DATASET RECORDS:
━━━━━━━━━━

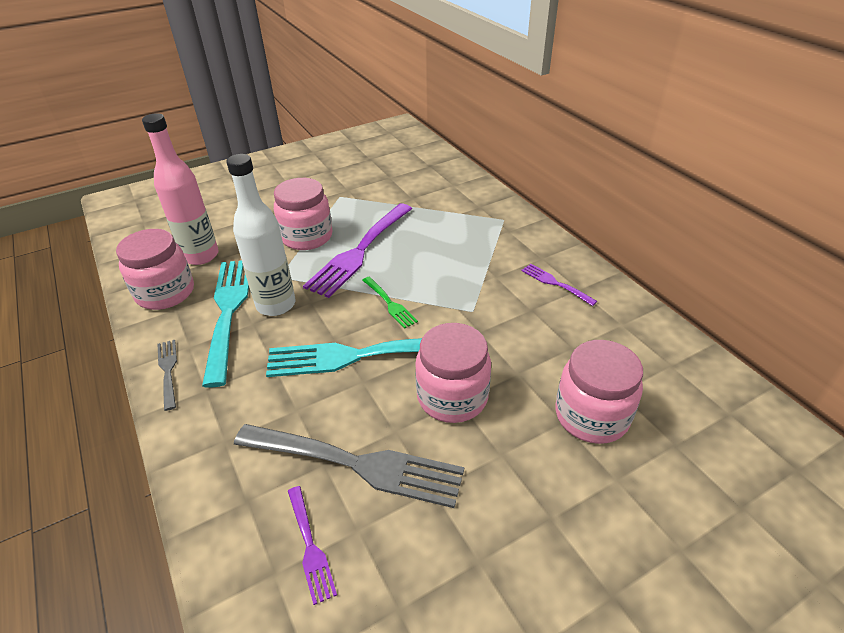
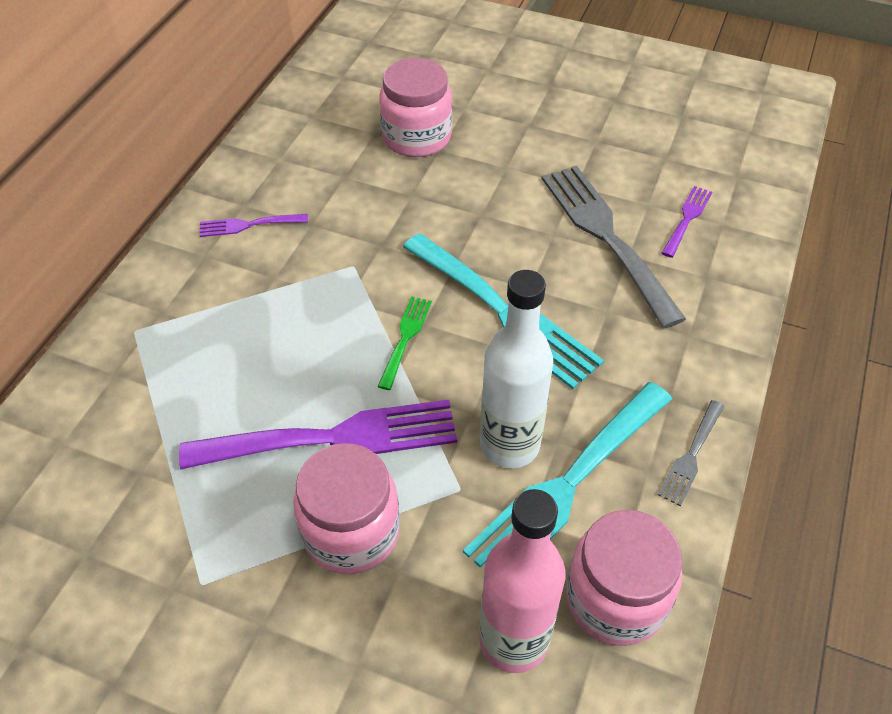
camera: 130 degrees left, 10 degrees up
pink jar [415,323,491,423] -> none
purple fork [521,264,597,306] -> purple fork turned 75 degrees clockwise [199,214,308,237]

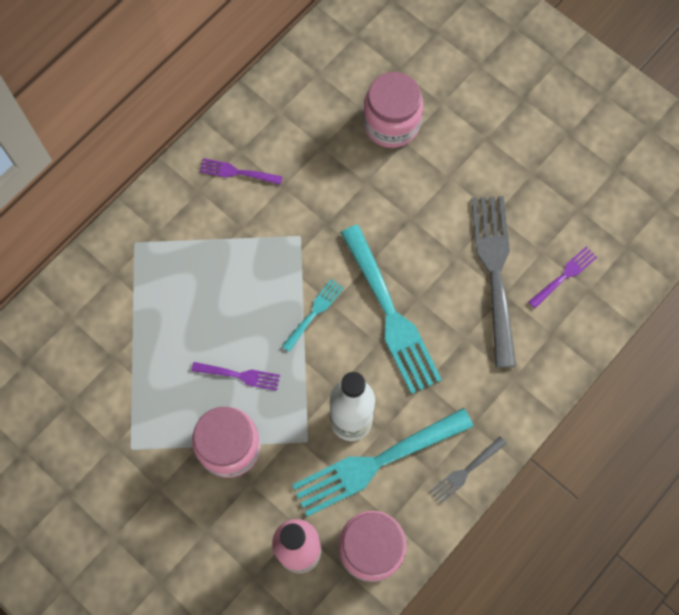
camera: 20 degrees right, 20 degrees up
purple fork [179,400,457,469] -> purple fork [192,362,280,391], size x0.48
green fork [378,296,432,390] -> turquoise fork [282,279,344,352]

━━━━━━━━━━

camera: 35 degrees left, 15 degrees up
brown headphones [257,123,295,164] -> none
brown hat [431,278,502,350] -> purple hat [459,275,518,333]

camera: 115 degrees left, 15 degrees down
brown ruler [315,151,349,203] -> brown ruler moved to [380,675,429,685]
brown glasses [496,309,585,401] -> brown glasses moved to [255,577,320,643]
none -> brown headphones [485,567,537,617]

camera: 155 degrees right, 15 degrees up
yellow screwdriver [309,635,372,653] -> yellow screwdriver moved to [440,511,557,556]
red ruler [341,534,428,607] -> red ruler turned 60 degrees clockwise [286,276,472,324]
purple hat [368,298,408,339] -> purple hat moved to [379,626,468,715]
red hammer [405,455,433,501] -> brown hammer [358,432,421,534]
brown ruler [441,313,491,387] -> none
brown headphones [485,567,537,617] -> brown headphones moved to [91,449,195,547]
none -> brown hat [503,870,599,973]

━━━━━━━━━━

INSTRUCTIONS FOR THE TASK: Look through the entries above. Extract each line with the word "none".

FINAL ANSWER:
pink jar [415,323,491,423] -> none
brown headphones [257,123,295,164] -> none
none -> brown headphones [485,567,537,617]
brown ruler [441,313,491,387] -> none
none -> brown hat [503,870,599,973]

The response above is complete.